══ Dataset rows

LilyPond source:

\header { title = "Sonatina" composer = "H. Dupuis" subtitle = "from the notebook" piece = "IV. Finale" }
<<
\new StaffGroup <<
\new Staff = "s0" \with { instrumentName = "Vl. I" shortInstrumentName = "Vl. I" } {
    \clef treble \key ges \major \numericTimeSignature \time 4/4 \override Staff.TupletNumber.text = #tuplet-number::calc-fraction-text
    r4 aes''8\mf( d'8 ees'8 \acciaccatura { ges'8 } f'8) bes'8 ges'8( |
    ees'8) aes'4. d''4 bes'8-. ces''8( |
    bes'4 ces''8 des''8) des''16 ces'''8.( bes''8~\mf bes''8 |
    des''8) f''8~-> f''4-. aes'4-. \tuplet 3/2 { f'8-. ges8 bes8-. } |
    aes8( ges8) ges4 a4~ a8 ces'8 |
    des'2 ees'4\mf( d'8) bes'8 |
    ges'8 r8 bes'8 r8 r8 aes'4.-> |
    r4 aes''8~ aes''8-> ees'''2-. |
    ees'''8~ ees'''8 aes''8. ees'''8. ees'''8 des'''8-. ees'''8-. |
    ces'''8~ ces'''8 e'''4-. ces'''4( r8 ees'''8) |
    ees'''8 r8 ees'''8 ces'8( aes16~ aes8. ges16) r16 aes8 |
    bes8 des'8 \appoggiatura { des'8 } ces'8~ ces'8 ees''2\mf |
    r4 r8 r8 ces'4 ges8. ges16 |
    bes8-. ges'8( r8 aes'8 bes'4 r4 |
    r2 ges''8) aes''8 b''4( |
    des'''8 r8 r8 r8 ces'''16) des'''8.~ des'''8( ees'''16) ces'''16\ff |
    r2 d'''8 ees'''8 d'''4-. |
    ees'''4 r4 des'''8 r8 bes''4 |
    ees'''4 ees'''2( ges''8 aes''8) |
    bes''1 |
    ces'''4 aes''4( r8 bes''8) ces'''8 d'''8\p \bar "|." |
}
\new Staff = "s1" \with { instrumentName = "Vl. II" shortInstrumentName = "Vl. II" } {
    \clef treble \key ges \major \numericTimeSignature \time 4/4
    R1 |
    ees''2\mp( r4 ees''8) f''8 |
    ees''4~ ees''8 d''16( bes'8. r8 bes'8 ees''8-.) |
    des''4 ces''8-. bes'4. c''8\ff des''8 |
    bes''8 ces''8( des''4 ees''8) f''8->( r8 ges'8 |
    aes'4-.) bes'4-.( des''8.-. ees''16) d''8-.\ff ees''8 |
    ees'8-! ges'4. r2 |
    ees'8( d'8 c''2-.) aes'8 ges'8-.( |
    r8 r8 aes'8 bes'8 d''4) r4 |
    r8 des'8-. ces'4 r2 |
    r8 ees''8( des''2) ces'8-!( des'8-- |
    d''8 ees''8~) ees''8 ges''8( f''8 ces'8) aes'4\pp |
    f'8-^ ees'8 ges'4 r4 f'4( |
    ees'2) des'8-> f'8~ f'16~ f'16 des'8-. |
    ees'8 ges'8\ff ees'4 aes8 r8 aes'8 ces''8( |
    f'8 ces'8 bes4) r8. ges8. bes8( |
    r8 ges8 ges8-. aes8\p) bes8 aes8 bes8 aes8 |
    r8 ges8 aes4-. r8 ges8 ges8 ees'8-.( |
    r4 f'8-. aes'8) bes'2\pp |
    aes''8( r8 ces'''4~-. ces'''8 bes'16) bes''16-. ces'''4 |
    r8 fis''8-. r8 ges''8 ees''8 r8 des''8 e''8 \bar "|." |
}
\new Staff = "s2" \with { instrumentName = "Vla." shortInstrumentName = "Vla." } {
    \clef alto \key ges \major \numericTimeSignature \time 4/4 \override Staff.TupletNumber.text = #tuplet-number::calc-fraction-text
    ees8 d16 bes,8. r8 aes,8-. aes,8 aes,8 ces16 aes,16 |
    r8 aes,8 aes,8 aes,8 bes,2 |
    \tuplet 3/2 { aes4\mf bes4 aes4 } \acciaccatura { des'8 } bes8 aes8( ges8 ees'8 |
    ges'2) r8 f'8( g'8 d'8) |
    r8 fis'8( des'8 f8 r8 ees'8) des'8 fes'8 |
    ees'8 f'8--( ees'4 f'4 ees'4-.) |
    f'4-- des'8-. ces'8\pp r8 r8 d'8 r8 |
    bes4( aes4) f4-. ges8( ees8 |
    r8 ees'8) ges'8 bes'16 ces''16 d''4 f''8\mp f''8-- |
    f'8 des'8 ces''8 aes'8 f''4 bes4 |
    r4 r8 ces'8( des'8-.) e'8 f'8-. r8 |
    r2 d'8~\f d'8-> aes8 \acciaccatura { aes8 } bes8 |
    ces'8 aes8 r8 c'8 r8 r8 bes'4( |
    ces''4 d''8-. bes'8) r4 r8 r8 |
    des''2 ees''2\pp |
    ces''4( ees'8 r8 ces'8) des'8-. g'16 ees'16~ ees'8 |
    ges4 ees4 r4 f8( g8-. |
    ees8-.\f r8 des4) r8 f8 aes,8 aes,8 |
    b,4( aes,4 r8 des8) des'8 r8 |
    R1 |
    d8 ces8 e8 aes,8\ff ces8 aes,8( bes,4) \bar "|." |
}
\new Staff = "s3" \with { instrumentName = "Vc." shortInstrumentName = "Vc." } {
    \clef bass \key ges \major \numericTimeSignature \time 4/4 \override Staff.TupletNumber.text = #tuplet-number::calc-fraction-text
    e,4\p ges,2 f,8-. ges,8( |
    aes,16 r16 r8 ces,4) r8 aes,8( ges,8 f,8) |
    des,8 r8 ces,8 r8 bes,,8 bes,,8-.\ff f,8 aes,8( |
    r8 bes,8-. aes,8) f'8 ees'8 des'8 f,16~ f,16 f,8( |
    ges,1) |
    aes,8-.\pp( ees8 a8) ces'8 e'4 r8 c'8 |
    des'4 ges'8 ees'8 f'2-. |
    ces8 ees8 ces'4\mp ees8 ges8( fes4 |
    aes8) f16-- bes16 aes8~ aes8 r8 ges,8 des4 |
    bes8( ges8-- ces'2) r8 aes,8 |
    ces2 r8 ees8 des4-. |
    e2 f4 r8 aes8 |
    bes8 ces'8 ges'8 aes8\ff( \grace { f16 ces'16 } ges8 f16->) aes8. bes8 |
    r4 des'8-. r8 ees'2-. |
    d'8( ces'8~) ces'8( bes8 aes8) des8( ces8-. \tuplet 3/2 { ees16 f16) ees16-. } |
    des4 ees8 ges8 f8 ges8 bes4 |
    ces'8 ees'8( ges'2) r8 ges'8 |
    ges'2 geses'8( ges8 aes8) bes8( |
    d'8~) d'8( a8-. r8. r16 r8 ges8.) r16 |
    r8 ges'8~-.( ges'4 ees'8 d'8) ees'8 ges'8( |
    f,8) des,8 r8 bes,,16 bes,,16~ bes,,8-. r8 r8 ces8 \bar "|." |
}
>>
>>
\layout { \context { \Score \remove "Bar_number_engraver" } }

════

Written problem
Collect every line in the rows above that contains the string "numericTimeSignature".

Expected answer
    \clef treble \key ges \major \numericTimeSignature \time 4/4 \override Staff.TupletNumber.text = #tuplet-number::calc-fraction-text
    \clef treble \key ges \major \numericTimeSignature \time 4/4
    \clef alto \key ges \major \numericTimeSignature \time 4/4 \override Staff.TupletNumber.text = #tuplet-number::calc-fraction-text
    \clef bass \key ges \major \numericTimeSignature \time 4/4 \override Staff.TupletNumber.text = #tuplet-number::calc-fraction-text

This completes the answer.